[Object state change records]
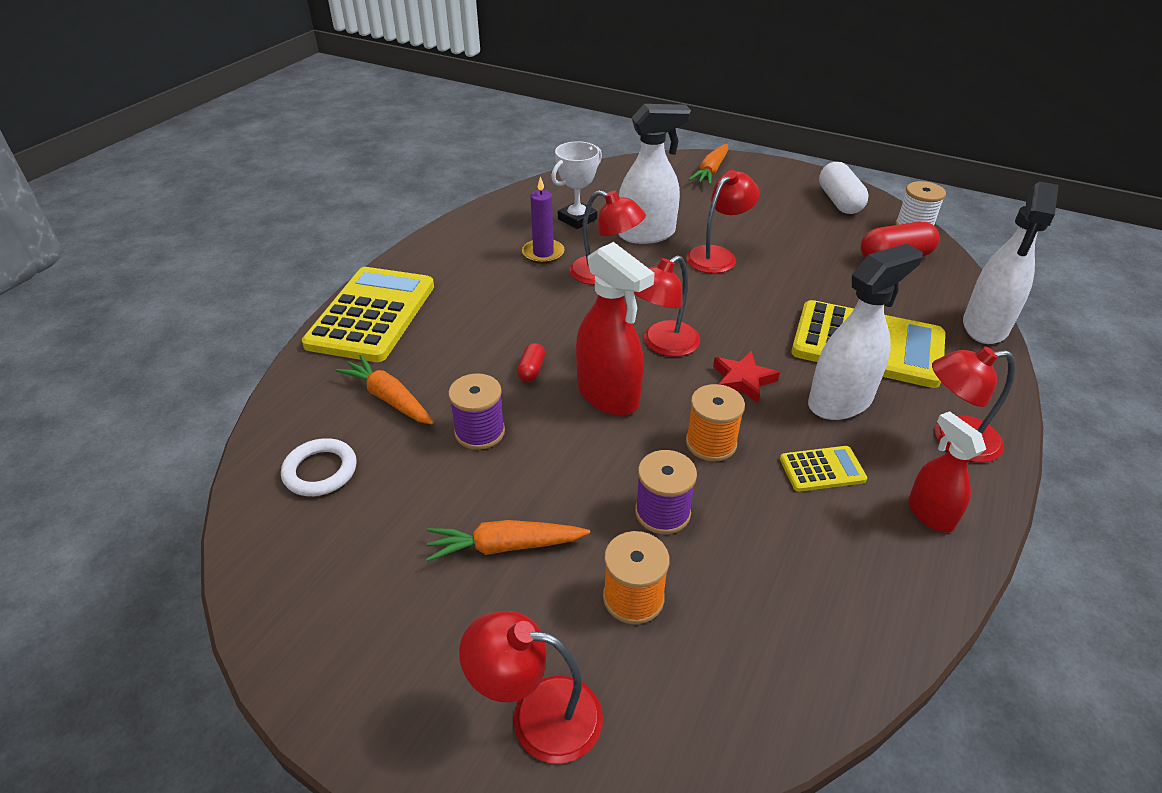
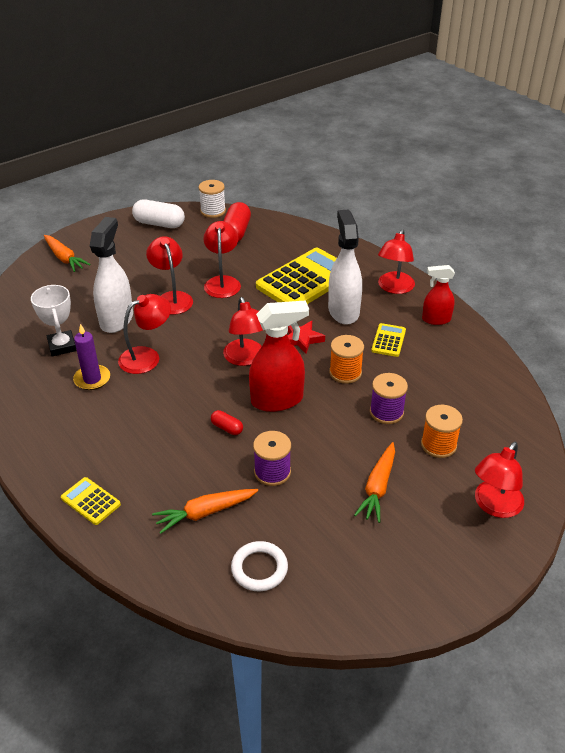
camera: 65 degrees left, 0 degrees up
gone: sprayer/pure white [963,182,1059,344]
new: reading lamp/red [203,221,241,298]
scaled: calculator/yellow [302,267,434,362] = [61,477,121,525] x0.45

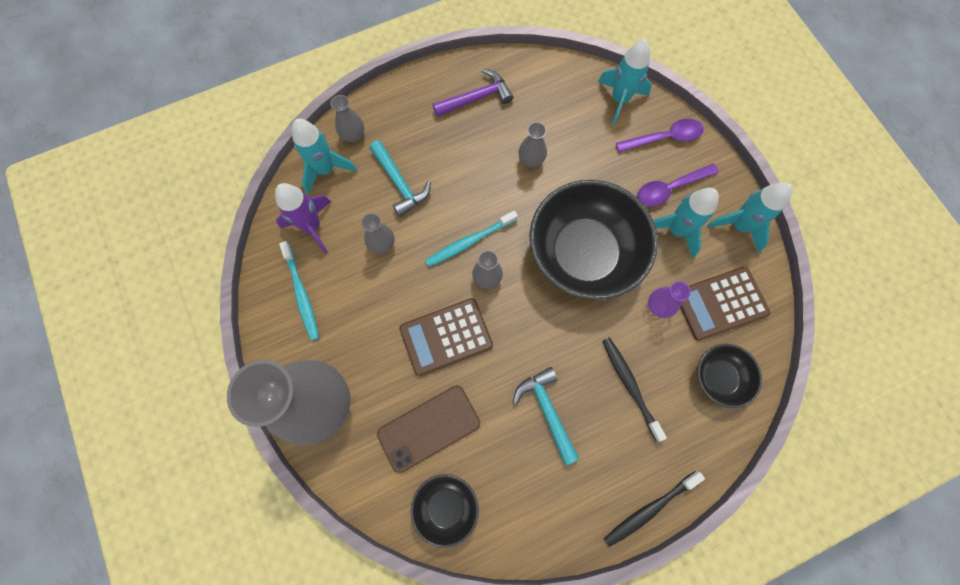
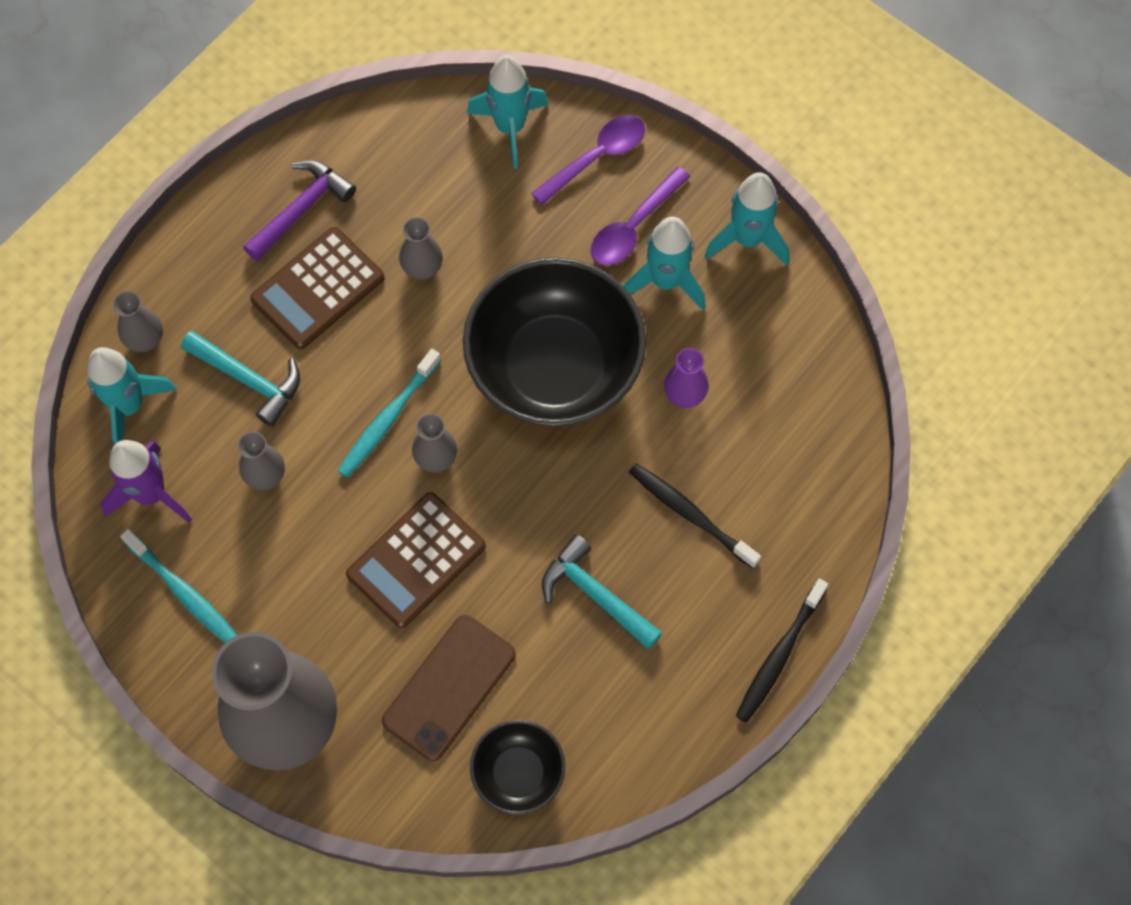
camera: 25 degrees left, 5 degrees down
gone: deep dish/black [697,344,762,408]
shifted: calculator/dark brown [680,267,770,341] to [250,227,384,349]

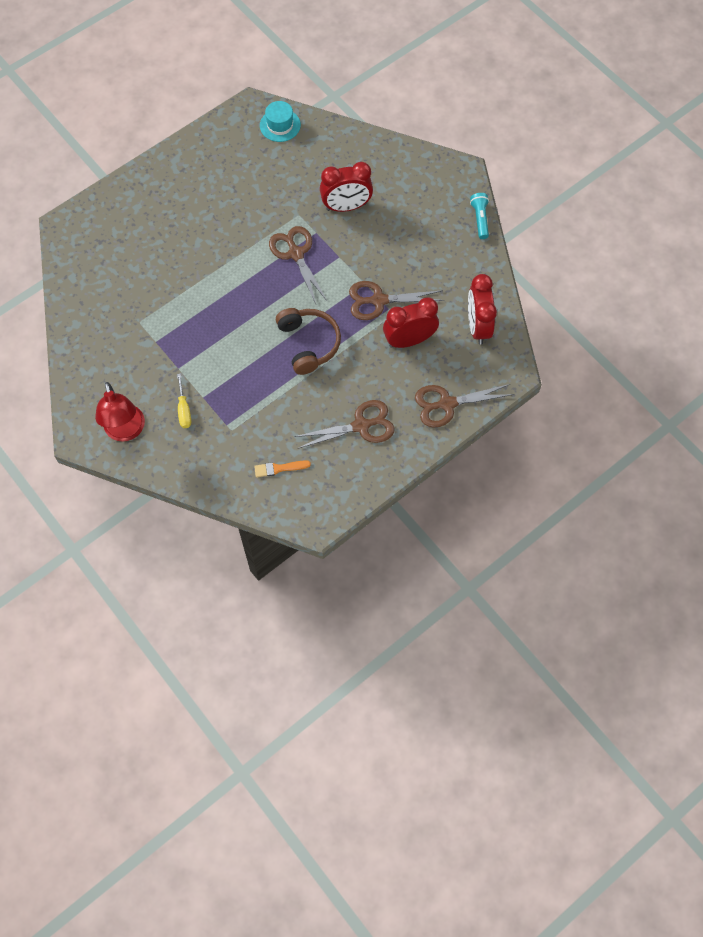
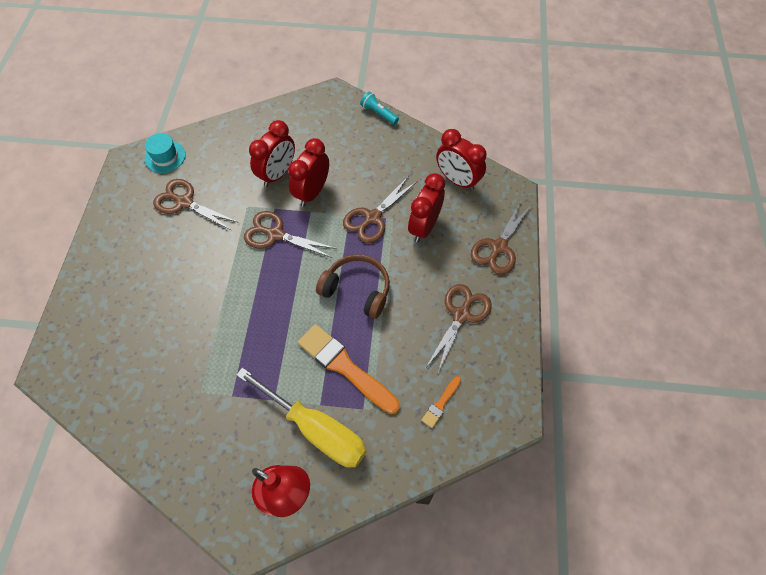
camera: 45 degrees left, 5 degrees down
new: pair of scissors/dark brown [153,179,239,231]; bedside clock/red [288,138,329,207]; paint brush/orange-coloured [298,324,400,414]
scaled: screwdriver/yellow [177,374,191,428] = [236,368,366,468] x2.30

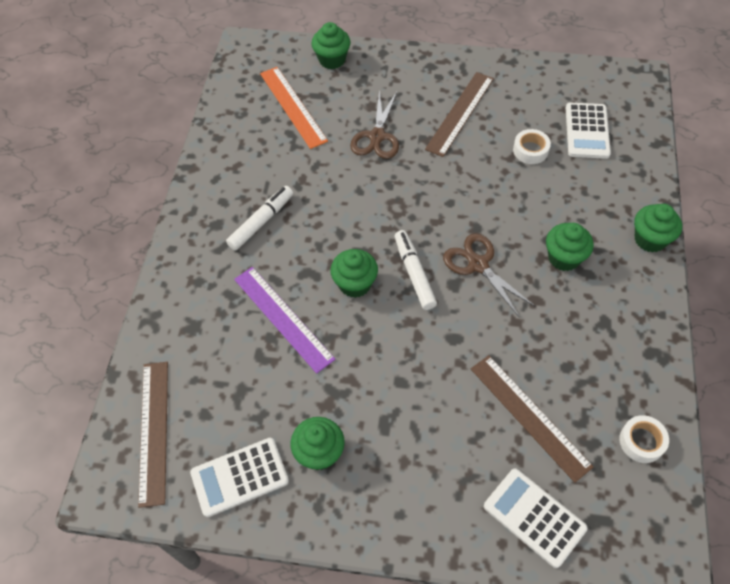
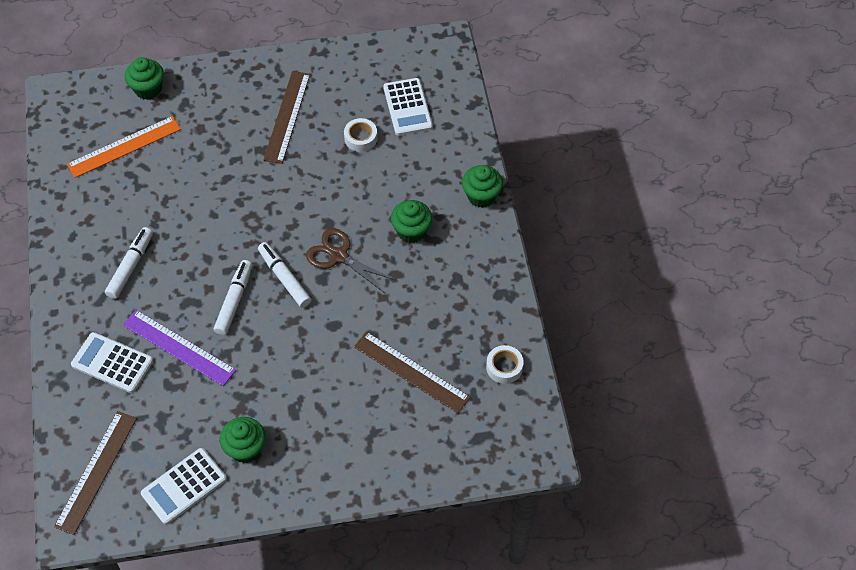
camera: 20 degrees left, 0 degrees up
gone: pair of scissors/dark brown [350,90,399,159]
shifted: calculator/pure white [484,468,588,568] to [71,332,153,393]
swapped: fairy cake/green [330,249,378,298] to marker/pure white [213,260,252,335]
rotated: ruler/dark brown [138,362,168,508] = [54,411,137,535] 45 degrees clockwise; ruler/orange-coloured [260,67,328,149] = [67,116,181,178] 75 degrees counterclockwise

### EXERCISE GOAL
Pictures are to be left out, and the lines from the beginning of the records through the line with "new: reading lamp/red [203,221,241,298]" are to be printed exactly, with nothing added.

### SOLUTION
camera: 65 degrees left, 0 degrees up
gone: sprayer/pure white [963,182,1059,344]
new: reading lamp/red [203,221,241,298]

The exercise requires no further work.